● **PROMPT**
Look through the data below and extract, unchanged, the lines from the one that contains "green car: 3 -> 1" to the one that contains "blue cutting board: 8 -> 9", both included.

● **DATA**
————

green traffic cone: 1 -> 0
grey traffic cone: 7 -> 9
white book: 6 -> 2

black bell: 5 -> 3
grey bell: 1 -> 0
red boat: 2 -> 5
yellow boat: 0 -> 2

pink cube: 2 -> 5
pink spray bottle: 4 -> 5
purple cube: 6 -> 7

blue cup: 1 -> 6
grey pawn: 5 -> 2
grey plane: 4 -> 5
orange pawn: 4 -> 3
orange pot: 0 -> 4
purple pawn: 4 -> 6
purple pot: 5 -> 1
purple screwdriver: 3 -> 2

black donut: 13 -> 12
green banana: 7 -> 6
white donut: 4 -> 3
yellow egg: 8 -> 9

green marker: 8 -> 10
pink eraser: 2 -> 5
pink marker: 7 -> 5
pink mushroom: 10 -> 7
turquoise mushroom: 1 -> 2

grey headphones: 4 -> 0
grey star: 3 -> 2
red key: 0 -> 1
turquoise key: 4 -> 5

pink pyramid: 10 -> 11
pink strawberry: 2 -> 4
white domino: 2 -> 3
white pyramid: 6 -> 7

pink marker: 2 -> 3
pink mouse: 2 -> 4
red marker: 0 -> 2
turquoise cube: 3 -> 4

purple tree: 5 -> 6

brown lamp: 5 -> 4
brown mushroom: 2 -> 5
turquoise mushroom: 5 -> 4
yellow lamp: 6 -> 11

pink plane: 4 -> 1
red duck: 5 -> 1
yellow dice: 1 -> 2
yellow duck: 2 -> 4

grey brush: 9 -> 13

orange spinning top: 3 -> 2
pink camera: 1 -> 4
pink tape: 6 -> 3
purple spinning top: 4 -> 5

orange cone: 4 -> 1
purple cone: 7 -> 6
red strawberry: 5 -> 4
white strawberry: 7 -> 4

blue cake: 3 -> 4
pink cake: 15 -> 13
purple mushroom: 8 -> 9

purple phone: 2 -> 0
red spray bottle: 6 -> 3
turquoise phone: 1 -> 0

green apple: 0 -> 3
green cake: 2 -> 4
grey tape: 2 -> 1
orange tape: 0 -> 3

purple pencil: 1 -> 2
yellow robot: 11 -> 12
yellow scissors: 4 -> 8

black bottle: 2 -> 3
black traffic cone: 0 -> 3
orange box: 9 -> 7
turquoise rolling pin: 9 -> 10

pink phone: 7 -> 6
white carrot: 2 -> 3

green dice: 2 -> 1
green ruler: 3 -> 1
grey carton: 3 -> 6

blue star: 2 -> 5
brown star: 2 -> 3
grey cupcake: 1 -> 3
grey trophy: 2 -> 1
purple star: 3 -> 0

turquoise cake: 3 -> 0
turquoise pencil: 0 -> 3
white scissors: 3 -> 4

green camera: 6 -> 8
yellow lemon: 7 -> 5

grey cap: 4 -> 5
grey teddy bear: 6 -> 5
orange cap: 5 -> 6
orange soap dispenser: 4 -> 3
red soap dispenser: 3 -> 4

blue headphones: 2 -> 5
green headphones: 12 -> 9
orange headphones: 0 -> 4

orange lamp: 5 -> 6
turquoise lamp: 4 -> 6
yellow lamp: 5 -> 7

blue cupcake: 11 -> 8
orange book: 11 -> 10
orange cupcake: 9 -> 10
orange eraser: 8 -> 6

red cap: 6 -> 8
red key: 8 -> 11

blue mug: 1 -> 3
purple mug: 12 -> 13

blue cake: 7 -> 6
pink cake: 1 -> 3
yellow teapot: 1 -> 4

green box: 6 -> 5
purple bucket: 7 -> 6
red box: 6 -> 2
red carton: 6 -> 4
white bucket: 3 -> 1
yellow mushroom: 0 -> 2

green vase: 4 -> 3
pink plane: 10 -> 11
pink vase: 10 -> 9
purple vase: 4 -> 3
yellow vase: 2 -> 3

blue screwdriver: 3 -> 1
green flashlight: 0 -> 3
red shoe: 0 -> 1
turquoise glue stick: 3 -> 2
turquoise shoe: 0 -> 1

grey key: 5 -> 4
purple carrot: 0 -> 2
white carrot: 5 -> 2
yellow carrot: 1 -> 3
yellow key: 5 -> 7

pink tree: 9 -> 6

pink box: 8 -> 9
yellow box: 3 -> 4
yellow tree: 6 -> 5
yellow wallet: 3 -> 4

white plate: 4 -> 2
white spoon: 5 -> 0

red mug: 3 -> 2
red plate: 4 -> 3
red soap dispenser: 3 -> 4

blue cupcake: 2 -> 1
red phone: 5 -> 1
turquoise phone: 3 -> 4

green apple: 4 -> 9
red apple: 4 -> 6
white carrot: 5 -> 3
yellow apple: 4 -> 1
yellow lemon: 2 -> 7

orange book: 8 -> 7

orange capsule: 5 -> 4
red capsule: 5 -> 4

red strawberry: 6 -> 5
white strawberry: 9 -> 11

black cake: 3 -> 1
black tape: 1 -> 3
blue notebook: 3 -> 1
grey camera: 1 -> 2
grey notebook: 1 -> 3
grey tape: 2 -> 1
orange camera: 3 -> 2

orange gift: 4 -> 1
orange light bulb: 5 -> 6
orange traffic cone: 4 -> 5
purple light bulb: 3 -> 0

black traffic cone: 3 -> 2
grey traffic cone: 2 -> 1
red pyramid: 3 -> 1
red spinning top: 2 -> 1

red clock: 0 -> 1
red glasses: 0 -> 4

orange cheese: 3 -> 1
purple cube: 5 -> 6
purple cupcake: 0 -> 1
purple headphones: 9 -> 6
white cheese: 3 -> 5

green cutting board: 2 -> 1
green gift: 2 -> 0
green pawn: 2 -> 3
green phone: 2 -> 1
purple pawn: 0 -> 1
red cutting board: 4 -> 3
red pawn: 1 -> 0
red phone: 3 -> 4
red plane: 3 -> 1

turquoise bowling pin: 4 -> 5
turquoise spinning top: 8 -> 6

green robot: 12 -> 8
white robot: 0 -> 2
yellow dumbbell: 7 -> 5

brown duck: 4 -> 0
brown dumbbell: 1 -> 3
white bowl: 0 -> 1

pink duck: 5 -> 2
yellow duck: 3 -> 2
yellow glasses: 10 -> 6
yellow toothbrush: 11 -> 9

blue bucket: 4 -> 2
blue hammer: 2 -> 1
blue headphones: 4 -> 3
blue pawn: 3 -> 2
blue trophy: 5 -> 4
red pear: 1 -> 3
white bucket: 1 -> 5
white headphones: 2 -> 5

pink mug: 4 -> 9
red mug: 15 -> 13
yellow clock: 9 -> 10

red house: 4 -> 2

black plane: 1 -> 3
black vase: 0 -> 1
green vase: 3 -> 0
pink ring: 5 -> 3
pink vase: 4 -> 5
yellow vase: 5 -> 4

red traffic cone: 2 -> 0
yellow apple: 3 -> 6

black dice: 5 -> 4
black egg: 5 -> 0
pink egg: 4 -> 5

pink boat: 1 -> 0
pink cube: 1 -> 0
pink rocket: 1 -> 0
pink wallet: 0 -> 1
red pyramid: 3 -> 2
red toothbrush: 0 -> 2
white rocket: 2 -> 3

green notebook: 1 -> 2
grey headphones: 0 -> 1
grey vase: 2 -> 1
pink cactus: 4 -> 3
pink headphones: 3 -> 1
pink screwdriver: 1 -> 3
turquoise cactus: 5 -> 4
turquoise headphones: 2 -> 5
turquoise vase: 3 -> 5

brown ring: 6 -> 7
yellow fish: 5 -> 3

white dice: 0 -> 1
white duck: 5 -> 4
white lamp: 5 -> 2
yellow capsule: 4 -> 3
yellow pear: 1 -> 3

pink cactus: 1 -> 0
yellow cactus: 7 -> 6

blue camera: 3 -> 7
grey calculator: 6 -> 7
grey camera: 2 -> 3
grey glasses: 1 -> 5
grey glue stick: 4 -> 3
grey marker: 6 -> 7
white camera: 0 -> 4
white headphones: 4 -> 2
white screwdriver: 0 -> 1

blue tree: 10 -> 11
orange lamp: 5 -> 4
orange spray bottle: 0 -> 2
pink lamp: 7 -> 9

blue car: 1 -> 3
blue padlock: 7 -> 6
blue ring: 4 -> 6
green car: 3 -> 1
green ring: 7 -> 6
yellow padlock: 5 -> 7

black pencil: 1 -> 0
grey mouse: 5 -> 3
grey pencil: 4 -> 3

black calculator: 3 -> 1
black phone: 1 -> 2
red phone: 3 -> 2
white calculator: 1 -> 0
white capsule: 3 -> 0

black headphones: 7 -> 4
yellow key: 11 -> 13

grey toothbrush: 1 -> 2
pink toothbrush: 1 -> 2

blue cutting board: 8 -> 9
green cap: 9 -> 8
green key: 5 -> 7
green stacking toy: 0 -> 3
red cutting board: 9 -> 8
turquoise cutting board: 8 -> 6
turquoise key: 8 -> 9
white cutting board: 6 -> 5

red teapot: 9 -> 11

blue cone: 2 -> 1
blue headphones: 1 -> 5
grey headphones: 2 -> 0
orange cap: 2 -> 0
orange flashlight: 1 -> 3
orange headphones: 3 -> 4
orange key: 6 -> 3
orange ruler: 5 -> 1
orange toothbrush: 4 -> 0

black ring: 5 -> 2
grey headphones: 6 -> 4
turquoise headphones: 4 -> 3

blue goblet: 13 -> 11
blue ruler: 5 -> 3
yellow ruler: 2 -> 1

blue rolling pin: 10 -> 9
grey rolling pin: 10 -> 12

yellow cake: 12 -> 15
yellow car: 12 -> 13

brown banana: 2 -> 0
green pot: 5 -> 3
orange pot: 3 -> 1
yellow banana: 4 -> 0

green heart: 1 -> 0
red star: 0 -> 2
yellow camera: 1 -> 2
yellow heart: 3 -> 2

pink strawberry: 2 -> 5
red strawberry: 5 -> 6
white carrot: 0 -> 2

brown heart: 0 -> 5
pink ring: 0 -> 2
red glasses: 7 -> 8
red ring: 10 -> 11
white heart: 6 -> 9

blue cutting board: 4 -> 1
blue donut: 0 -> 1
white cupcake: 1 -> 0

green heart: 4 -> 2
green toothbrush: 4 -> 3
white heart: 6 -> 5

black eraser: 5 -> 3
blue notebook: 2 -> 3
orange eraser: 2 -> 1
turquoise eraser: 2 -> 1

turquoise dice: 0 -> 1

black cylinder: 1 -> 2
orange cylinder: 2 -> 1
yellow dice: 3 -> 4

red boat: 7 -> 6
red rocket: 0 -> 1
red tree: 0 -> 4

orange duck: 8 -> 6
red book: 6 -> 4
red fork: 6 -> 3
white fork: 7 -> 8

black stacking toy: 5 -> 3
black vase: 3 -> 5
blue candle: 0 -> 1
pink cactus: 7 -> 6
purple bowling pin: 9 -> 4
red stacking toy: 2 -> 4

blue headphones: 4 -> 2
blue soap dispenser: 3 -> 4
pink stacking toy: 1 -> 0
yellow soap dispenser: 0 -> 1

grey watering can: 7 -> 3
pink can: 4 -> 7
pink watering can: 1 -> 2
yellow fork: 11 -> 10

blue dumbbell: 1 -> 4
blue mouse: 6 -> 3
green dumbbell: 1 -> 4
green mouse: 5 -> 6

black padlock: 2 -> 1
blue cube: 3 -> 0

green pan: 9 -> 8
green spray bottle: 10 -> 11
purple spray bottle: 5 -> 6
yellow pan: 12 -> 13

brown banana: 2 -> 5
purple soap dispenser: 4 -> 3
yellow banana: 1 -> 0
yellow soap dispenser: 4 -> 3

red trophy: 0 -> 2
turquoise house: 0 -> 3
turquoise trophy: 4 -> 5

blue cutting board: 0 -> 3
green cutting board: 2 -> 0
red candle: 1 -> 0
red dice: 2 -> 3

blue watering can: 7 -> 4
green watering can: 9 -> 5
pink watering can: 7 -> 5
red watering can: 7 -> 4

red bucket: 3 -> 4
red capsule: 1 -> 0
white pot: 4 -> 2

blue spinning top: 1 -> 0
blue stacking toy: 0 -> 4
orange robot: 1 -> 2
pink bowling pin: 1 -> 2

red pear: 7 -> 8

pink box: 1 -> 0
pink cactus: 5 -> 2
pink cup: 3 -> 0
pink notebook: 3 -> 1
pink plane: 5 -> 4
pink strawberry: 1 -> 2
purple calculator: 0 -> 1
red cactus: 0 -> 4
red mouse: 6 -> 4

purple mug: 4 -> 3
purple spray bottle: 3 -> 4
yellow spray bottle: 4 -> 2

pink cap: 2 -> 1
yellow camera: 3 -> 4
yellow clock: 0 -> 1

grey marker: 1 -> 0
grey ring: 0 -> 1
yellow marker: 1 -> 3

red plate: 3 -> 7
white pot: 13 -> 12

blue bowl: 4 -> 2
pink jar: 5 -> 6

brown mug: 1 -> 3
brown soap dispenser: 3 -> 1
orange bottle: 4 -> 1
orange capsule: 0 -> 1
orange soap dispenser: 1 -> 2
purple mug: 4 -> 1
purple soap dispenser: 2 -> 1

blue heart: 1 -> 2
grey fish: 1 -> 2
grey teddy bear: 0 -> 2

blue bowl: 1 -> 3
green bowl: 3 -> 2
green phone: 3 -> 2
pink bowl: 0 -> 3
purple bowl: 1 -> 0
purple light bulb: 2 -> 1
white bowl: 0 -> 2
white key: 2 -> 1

————

● **EXERCISE ANSWER**
green car: 3 -> 1
green ring: 7 -> 6
yellow padlock: 5 -> 7

black pencil: 1 -> 0
grey mouse: 5 -> 3
grey pencil: 4 -> 3

black calculator: 3 -> 1
black phone: 1 -> 2
red phone: 3 -> 2
white calculator: 1 -> 0
white capsule: 3 -> 0

black headphones: 7 -> 4
yellow key: 11 -> 13

grey toothbrush: 1 -> 2
pink toothbrush: 1 -> 2

blue cutting board: 8 -> 9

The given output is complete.